--- Exercise description ---
Somewhere below, one line contains "(516, 328) = (717, 431): grey" and a later line contains "(887, 233) = (1153, 265): brown". Output those two lines and everything between them exactly, and nothing else.

--- Records to process ---
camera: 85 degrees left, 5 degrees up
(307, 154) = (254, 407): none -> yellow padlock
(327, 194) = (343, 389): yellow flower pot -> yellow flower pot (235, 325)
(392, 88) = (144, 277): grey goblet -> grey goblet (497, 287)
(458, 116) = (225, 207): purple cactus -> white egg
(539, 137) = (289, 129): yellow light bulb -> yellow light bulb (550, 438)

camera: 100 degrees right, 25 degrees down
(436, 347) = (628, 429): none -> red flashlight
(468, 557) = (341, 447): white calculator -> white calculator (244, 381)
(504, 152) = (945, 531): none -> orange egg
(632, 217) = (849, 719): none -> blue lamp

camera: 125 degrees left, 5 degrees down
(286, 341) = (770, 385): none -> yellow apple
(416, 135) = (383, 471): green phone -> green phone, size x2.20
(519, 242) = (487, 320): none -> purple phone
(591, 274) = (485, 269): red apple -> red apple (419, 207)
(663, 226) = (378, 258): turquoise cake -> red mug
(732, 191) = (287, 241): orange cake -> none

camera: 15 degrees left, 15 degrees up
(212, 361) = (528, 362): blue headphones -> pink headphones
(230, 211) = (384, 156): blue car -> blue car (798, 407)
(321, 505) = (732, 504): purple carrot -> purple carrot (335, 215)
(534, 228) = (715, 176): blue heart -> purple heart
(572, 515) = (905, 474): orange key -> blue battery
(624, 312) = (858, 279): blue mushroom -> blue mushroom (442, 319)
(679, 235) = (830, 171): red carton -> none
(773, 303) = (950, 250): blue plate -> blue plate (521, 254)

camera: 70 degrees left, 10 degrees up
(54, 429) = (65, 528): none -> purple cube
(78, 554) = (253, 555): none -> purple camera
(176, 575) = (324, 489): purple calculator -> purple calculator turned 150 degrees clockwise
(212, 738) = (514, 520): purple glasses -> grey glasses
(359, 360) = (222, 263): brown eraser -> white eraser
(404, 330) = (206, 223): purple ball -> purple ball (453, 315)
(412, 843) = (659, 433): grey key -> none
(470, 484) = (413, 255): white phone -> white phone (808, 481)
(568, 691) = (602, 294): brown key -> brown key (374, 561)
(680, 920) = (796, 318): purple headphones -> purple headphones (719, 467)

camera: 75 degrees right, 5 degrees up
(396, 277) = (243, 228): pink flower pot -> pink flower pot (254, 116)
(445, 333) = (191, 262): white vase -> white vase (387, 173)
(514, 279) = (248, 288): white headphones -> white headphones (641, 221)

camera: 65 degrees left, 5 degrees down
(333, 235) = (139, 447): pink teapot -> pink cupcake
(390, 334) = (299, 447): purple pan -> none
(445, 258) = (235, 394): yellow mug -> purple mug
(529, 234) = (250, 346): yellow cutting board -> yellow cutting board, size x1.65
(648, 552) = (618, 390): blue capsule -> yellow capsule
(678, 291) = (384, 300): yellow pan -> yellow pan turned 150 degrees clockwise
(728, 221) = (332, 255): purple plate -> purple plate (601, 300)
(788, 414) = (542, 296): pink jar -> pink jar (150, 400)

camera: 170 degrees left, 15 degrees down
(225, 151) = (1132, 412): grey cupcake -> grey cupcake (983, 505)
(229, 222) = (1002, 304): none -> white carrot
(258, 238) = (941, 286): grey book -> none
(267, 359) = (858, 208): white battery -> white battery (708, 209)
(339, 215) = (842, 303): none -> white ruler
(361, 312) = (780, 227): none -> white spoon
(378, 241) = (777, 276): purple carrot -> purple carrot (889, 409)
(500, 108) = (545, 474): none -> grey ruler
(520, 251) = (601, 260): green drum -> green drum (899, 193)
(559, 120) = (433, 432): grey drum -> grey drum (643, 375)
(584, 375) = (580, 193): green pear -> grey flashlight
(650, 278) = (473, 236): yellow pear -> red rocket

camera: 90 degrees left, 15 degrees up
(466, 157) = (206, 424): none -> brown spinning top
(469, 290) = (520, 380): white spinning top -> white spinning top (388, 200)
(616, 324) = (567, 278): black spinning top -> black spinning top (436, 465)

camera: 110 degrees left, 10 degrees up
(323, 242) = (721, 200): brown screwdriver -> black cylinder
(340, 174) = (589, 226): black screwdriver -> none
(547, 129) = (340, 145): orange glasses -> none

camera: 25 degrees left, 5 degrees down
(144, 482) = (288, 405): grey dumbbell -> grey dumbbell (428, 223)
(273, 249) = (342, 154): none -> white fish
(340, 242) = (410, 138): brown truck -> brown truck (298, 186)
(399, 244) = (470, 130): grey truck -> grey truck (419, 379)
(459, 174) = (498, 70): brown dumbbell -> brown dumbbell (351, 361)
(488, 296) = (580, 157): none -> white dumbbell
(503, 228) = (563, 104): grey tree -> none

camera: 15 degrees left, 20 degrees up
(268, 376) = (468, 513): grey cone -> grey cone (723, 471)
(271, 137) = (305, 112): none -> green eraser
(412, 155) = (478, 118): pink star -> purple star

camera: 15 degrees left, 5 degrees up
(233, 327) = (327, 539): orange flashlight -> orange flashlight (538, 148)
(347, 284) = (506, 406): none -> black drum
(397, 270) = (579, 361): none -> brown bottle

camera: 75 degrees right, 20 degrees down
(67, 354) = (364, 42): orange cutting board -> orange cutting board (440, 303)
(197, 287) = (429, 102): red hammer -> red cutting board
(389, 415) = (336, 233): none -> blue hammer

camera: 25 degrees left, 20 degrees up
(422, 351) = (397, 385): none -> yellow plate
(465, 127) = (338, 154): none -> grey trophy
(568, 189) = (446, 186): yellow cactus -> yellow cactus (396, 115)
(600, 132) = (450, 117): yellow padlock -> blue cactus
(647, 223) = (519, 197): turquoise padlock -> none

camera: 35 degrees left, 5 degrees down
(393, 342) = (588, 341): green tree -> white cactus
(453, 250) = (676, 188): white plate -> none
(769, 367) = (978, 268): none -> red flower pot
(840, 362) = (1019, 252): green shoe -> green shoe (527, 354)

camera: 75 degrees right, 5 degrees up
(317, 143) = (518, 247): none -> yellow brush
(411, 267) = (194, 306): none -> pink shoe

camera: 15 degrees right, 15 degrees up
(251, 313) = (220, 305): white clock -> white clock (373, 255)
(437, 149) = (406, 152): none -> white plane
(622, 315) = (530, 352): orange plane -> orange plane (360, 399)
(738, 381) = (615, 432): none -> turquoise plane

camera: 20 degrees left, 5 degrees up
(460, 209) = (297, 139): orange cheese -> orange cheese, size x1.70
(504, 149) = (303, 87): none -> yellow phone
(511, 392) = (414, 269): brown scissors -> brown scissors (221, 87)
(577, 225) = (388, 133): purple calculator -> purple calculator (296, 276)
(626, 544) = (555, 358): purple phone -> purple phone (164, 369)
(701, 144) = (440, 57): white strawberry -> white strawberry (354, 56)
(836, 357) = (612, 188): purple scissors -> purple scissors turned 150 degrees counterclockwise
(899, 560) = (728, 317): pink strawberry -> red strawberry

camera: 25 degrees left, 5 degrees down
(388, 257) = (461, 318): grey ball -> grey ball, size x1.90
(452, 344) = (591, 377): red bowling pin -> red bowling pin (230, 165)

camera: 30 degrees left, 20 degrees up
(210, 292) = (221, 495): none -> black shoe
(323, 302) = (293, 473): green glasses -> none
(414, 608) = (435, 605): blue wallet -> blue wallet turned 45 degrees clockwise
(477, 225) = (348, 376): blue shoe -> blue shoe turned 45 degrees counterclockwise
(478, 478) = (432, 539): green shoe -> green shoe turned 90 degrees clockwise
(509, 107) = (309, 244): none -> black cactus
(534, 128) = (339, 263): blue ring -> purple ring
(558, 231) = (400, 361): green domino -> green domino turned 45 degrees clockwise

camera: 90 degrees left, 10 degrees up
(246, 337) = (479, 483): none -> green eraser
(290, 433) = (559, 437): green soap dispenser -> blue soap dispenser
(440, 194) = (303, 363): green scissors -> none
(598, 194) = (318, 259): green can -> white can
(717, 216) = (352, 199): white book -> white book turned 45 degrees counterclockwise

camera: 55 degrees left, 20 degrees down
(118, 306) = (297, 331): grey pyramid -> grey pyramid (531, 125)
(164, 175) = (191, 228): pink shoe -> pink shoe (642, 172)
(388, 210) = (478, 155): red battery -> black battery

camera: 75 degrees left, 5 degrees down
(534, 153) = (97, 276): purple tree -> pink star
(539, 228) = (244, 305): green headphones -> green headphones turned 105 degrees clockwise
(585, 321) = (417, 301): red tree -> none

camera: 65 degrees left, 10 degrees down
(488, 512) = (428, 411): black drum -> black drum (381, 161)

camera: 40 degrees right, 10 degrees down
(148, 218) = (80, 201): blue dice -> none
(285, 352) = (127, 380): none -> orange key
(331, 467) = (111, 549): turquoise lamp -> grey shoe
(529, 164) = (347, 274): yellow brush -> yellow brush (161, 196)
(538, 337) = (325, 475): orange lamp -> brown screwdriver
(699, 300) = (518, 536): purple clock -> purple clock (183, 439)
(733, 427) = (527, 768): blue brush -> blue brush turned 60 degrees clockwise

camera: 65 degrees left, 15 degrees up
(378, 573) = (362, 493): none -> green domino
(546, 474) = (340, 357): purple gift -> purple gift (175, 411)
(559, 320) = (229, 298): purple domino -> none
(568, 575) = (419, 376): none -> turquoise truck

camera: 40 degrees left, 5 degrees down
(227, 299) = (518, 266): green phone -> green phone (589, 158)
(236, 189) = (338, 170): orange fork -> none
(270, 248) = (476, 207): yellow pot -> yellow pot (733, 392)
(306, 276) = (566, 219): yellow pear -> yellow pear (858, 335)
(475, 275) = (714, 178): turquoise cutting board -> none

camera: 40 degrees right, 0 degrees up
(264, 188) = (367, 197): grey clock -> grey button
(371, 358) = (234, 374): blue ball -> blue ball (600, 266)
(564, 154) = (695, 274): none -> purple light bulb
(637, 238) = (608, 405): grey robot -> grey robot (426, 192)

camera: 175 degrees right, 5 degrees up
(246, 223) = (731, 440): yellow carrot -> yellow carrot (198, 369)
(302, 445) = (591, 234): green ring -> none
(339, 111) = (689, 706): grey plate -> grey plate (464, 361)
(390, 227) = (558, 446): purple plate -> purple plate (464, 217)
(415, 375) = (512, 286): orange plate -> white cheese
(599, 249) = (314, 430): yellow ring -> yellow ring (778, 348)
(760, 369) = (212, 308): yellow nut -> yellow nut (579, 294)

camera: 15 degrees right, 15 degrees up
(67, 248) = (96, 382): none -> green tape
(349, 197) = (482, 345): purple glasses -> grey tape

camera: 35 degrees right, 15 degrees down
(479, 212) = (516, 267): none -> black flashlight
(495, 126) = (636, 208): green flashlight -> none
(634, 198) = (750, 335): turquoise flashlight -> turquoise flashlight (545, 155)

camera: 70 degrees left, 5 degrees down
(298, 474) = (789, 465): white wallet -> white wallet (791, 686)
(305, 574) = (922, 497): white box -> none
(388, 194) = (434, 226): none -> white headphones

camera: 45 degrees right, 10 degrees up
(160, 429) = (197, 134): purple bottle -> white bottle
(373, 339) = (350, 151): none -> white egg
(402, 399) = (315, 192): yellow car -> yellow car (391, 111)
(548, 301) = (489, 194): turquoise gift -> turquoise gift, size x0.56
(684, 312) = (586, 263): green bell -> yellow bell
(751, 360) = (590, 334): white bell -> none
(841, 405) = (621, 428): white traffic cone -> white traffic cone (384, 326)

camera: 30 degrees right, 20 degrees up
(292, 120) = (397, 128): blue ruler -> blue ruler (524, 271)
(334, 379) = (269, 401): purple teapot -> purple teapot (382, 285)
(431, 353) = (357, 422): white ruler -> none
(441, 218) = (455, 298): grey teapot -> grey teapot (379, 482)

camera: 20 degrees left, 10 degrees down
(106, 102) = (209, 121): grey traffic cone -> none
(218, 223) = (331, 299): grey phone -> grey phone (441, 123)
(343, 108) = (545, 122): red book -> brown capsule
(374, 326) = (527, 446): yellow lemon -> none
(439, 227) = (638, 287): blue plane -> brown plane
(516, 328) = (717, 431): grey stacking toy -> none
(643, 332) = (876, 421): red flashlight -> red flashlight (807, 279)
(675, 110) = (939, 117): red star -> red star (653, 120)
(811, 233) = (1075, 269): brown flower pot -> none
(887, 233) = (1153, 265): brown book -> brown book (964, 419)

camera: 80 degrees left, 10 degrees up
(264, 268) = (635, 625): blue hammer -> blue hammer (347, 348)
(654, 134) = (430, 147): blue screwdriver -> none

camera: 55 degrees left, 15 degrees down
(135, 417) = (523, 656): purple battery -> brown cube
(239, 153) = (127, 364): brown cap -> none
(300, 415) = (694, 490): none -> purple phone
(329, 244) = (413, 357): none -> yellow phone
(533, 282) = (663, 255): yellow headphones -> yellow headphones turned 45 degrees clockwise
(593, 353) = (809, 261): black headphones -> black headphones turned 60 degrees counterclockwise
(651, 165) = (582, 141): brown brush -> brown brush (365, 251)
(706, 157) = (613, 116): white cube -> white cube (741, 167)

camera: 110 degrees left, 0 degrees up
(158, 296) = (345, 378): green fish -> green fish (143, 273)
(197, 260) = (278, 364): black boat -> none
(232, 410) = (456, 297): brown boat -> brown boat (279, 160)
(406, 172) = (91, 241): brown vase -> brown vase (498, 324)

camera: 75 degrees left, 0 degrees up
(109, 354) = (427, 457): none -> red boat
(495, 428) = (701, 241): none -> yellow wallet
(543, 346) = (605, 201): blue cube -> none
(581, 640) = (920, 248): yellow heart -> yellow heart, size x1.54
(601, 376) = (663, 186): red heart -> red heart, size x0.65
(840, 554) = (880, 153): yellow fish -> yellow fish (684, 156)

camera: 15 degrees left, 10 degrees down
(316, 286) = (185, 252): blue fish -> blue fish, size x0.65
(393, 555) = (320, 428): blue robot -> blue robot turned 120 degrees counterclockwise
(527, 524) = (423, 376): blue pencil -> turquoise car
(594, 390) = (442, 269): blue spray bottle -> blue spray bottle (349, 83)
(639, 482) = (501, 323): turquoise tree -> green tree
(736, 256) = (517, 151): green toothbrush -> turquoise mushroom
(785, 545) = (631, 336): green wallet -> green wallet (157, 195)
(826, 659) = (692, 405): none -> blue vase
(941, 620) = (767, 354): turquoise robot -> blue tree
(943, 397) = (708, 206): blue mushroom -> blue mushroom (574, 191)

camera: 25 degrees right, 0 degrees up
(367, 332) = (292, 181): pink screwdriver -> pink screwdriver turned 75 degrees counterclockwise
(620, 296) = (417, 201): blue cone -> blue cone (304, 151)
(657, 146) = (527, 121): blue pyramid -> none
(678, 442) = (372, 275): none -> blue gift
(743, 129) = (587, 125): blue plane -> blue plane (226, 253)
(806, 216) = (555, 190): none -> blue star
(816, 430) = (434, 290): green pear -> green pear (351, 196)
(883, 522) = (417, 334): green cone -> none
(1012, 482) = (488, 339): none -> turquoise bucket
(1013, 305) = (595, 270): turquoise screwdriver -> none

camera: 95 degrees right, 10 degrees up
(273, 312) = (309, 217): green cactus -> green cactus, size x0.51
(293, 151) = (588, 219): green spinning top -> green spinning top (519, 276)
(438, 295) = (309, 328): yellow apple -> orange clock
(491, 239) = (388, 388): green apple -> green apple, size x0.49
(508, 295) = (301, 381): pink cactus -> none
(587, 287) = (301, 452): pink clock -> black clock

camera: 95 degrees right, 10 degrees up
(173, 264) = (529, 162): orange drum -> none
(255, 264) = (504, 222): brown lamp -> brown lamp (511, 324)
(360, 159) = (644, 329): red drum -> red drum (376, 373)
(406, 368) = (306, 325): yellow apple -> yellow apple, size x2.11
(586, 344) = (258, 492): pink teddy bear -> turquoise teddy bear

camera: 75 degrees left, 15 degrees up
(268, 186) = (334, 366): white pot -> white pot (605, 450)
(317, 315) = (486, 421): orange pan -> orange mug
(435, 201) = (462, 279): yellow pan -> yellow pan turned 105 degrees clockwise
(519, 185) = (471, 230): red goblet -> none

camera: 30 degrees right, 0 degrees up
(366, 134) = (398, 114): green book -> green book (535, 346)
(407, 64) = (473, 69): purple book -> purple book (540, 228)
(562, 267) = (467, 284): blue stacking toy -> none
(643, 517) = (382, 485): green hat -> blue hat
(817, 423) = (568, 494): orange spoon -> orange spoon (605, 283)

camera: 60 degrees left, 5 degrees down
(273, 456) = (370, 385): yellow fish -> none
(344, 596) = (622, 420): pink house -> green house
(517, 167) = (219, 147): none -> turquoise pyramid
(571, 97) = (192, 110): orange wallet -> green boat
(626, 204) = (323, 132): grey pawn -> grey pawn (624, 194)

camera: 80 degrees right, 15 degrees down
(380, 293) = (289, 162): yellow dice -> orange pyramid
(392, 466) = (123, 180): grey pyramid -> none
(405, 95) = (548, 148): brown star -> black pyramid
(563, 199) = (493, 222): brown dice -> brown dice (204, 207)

--- Answer for the task ---
(516, 328) = (717, 431): grey stacking toy -> none
(643, 332) = (876, 421): red flashlight -> red flashlight (807, 279)
(675, 110) = (939, 117): red star -> red star (653, 120)
(811, 233) = (1075, 269): brown flower pot -> none
(887, 233) = (1153, 265): brown book -> brown book (964, 419)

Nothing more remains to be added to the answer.